RECORDS SUPPLIED:
— BEGIN —
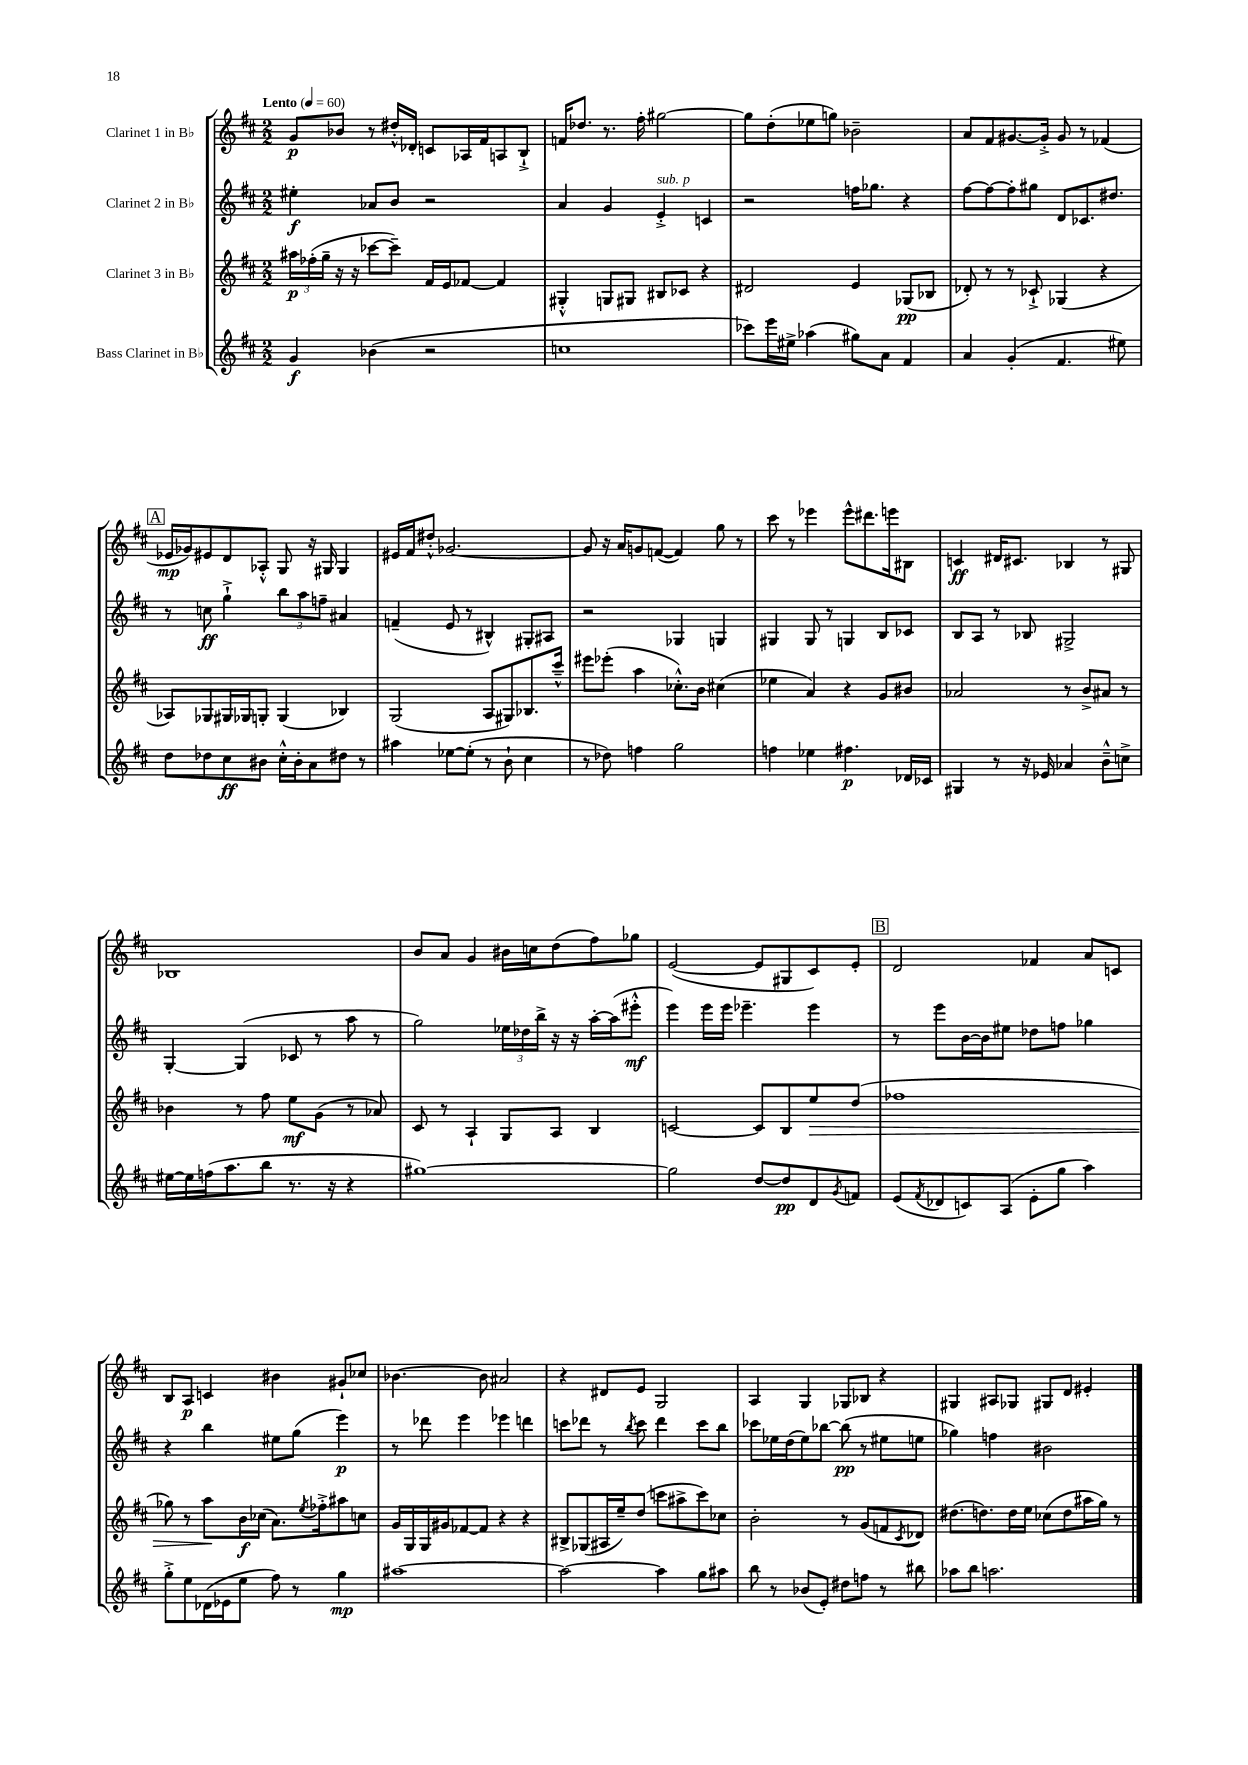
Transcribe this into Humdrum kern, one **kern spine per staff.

**kern	**kern	**kern	**kern
*staff4	*staff3	*staff2	*staff1
*clefG2	*clefG2	*clefG2	*clefG2
*k[f#c#]	*k[f#c#]	*k[f#c#]	*k[f#c#]
*M2/2	*M2/2	*M2/2	*M2/2
*MM60	*MM60	*MM60	*MM60
4g/	24aa#\LL	4ee#'\	8g/L
.	(24ff-'\	.	.
.	24gg~\JJ	.	.
.	16r	.	8b-/J
.	16r	.	.
(4b-\	[8ccc-\L	8a-/L	8r
.	8ccc-~\]J)	8b/J	16dd#'^^/LL
.	.	.	16d-'/JJ
2r	16f#/LL	2r	8c/L
.	16e/J	.	.
.	[8f-/J	.	16A-/L
.	.	.	16f#/J
.	4f-/]	.	8A/
.	.	.	8B`^/J
=	=	=	=
1cc	4G#'^^/	4a/	16f/LK
.	.	.	8.dd-/J
.	8G/L	4g/	8.r
.	8G#/J	.	.
.	.	.	16ff#'\
.	8B#/L	4e'^/	[2gg#\
.	8c-/J	.	.
.	4r	4c/	.
=	=	=	=
8ccc-\L)	2d#/	2r	8gg#\]L
16eee\L	.	.	(8dd'\
16ee#^\JJ	.	.	.
(4aa-\	.	.	8ee-\
.	.	.	8gg\J)
8gg#\L)	4e/	16ff\LK	2b-~\
.	.	8.gg-\J	.
8a\J	.	.	.
4f#/	(8G-/L	4r	.
.	8B-/J	.	.
=	=	=	=
4a/	8d-'/)	[8ff#\L	8a/L
.	8r	8ff#\_	8f#/
(4g'/	8r	8ff#'\]	[8.g#/
.	8c-`^/	8gg#\J	.
.	.	.	16g#'^/]Jk
4.f#/	(4G-/	8d/L	8g#/
.	.	8.c-/	8r
.	4r	.	(4f-/
.	.	8.dd#/J	.
8ee#\)	.	.	.
=	=	=	=
8dd\L	8A-/L)	8r	16e-/LL
.	.	.	16g-/J)
8dd-\	8G-/	8cc\	8e#/
8cc#\	16G#/L	4gg`^\	8d/
.	16G-/J	.	.
8b#\J	8G'/J	.	8A-'^^/J
16cc#'^^\LL	(4G/	12bb\L	8G/
16b#'\J	.	.	.
.	.	12aa\	.
8a\	.	.	16r
.	.	12ff~\J	.
.	.	.	16G#/
8dd#\J	4B-/)	4a#/	4G#/
8r	.	.	.
=	=	=	=
4aa#\	(2G/	(4f~/	16e#/LL
.	.	.	16f#/J
.	.	.	8dd#'^^/J
[8ee-\L	.	8e/	[2.g-/
(8ee-'\]J	.	8r	.
8r	8A/L	4B#^^/)	.
8b`\	8G#/)	.	.
4cc#\	8.B-/	8G#'/L	.
.	.	8A#/J	.
.	16ccc#~^^/Jk	.	.
=	=	=	=
8r	8eee#\L	2r	8g-/]
8dd-\)	(8eee-'\J	.	16r
.	.	.	16a/LK
4ff\	4aa\	.	8g/
.	.	.	([8f/J
2gg\	8.cc-'^^\L)	4G-/	4f/])
.	16b\Jk	.	.
.	(4cc#\	4G/	8gg\
.	.	.	8r
=	=	=	=
4ff\	4ee-\	4G#/	8ccc#\
.	.	.	8r
4ee-\	4a/)	8G#/	4eee-\
.	.	8r	.
4.ff#\	4r	4G/	8eee-^^\L
.	.	.	8.ddd#\
.	8g/L	8B/L	.
.	.	.	16eee\k
16d-/LL	8b#/J	8c-/J	8B#\J
16c-/JJ	.	.	.
=	=	=	=
4G#/	2a-/	8B/L	4c/
.	.	8A/J	.
8r	.	8r	16d#/LK
.	.	.	8.c#/J
16r	.	8B-/	.
16e-/	.	.	.
4a-/	8r	2G#^/	4B-/
.	8b^/L	.	.
8b~^^\L	8a#/J	.	8r
8cc^\J	8r	.	8G#/
=	=	=	=
[16ee#\LL	4b-\	[4G'/	1B-
16ee#\]	.	.	.
(16ff\J	.	.	.
8.aa\	.	.	.
.	8r	(4G/]	.
8bb\J	8ff#\	.	.
8.r	8ee\L	8c-/	.
.	(8g\J	8r	.
16r	.	.	.
4r	8r	8aa\	.
.	8a-/)	8r	.
=	=	=	=
[1gg#)	8c#/	2gg\)	8b/L
.	8r	.	8a/J
.	4A`/	.	4g/
.	8G/L	24ee-\LL	16b#\LL
.	.	24dd-\	.
.	.	.	16cc\J
.	.	24bb^\JJ	.
.	8A/J	16r	(8dd\
.	.	16r	.
.	4B/	[16aa'\LL	8ff#\)
.	.	(16aa\]J	.
.	.	8eee#'^^\J	8gg-\J
=	=	=	=
2gg#\]	[2c/	4eee\)	([2e/
.	.	16eee\LL	.
.	.	16eee\JJ	.
.	.	4.eee-~\	.
[8dd/L	8c/]L	.	8e/]L
8dd/]	8B/	.	8G#/
8d/	8ee/	4eee-\	8c#/)
8qg/	.	.	.
8f/J	(8dd/J	.	8e'/J
=	=	=	=
(8e/L	1ff-	8r	2d/
8qf#/	.	.	.
8d-/	.	8eee\L	.
8c/)	.	[16b\L	.
.	.	16b\]J	.
(8A/J	.	8ee#\J	.
8e'\L	.	8dd-\L	4f-/
8gg\J	.	8ff\J	.
4aa\)	.	4gg-\	8a/L
.	.	.	8c/J
=	=	=	=
8gg'^\L	8gg-\)	4r	8B/L
8ee\	8r	.	8A/J
(16d-\L	8aa\L	4bb\	4c/
16e-\J	.	.	.
8ee\J	16b\L	.	.
.	(16cc-\JJ	.	.
8ff#\)	8.a\L)	8ee#\L	4b#\
8r	.	(8gg\J	.
.	8qee/	.	.
.	16ff-'^\k	.	.
4gg\	8aa#\	4eee\)	8g#`/L
.	8cc\J	.	8cc-/J
=	=	=	=
[1aa#	16g/LL	8r	[4.b-\
.	16G/	.	.
.	16G/	8ddd-\	.
.	16g#/J	.	.
.	[8f-/	4eee\	.
.	8f-/]J	.	8b-\]
.	4r	4eee-\	2a#/
.	4r	4ddd\	.
=	=	=	=
2aa#\_	8B#^/L	8ccc\L	4r
.	(8G-/	8ddd-\J	.
.	16A#/L	8r	8d#/L
.	16ee~/J)	.	.
.	.	8qbb/	.
.	(8dd/J	8ccc\	8e/J
4aa#\]	8ccc\L	4ddd-\	2G/
.	8aa#^\	.	.
8gg\L	8ccc\)	8ccc\L	.
8aa#\J	8cc-\J	8bb\J	.
=	=	=	=
8bb\	2b'\	8ccc-\L	4A/
8r	.	16ee-\L	.
.	.	(16dd\J	.
(8b-/L	.	8ee-\)	4G/
8e'/J)	.	[8bb-\J	.
8dd#\L	8r	(8bb-\]	8G-/L
8ff\J	(8g/L	8r	8B-/J
8r	8f/	8ee#\L	4r
.	8qc#/	.	.
8bb#\	8d-/J)	8ee\J	.
=	=	=	=
8aa-\L	(8.dd#\L	4gg-\)	4G#/
8bb\J	.	.	.
.	8.dd\)	.	.
2.aa\	.	4ff\	8A#/L
.	16dd\L	.	8G-/J
.	16ee\JJ	.	.
.	(8cc-\L	2b#\	8G#/L
.	8dd\	.	8d/J
.	16aa#\L	.	4e#'/
.	16gg\JJ)	.	.
.	8r	.	.
==	==	==	==
*-	*-	*-	*-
— END —
EXERCISE AIM:
Find each line in the items above that contains the string "kern", and copy those lines.

SOLUTION TO THIS PROBLEM:
Transcribe this into Humdrum kern, one **kern spine per staff.
**kern	**kern	**kern	**kern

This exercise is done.